Geometric shape edit sequences:
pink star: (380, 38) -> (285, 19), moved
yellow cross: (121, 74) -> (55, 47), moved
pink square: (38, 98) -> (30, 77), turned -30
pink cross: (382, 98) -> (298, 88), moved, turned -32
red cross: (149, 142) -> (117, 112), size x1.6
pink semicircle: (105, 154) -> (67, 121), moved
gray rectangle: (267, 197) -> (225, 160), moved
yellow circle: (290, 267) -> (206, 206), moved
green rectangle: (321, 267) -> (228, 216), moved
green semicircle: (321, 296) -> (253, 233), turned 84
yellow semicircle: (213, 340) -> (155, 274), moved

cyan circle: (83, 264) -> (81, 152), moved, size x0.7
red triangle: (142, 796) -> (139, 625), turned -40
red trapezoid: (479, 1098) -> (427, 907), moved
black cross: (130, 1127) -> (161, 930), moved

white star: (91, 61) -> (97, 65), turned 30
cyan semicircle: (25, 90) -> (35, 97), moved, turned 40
...
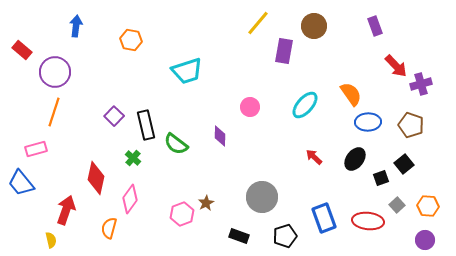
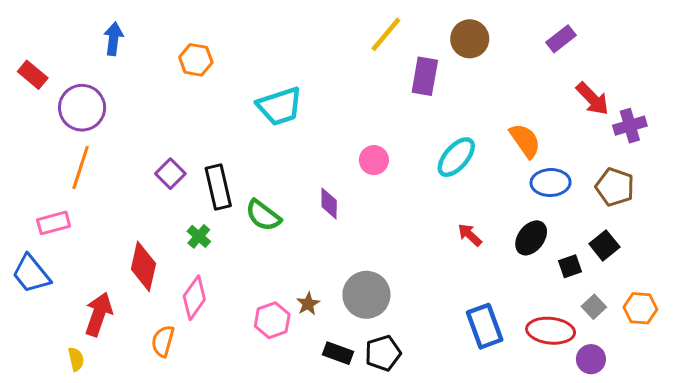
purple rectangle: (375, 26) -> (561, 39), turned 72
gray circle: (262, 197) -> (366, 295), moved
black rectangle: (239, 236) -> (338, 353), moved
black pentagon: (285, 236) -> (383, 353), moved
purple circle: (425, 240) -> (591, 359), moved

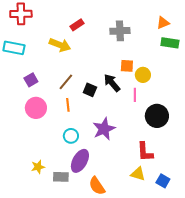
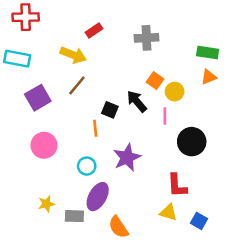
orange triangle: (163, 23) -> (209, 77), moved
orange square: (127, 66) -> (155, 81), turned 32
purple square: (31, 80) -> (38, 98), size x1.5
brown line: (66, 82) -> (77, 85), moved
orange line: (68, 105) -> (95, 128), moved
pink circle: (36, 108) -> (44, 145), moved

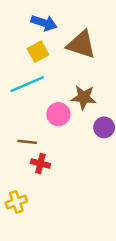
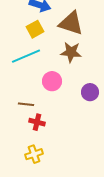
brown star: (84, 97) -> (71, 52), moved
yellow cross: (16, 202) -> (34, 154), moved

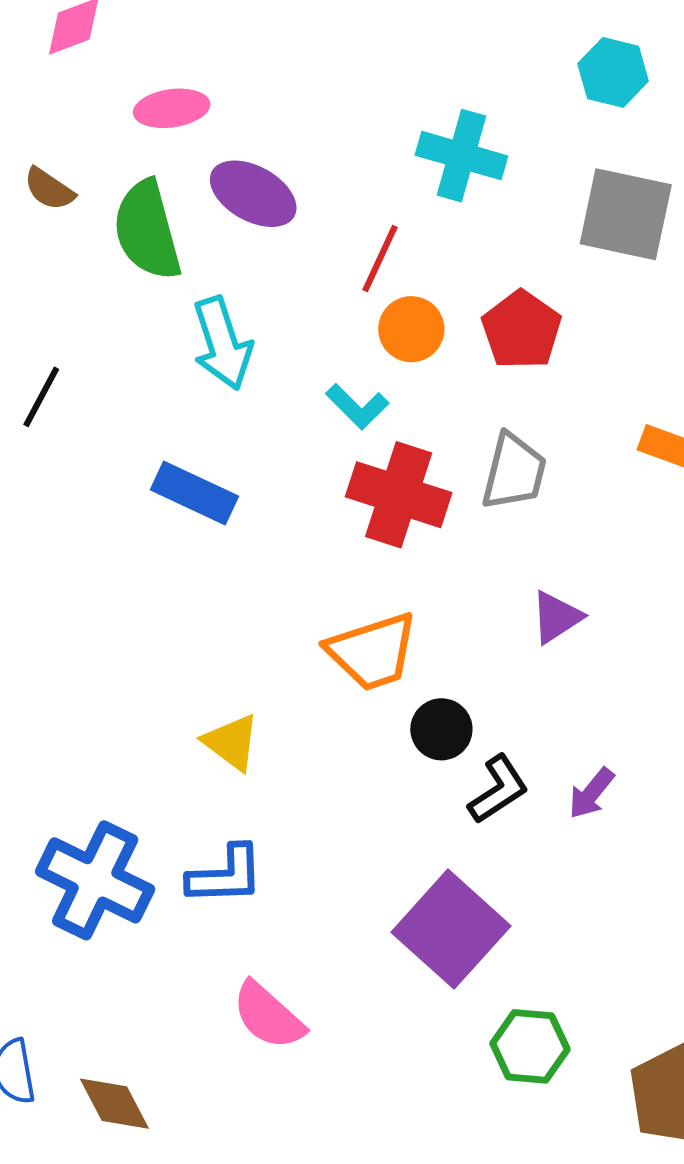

### WHAT THIS TASK INVOLVES
Nothing should appear in the answer except the lines above from the line with "red triangle: (142, 796)" through the line with "cyan semicircle: (25, 90)", both included, written out exactly.

### RESULT
red triangle: (142, 796) -> (139, 625), turned -40
red trapezoid: (479, 1098) -> (427, 907), moved
black cross: (130, 1127) -> (161, 930), moved

white star: (91, 61) -> (97, 65), turned 30
cyan semicircle: (25, 90) -> (35, 97), moved, turned 40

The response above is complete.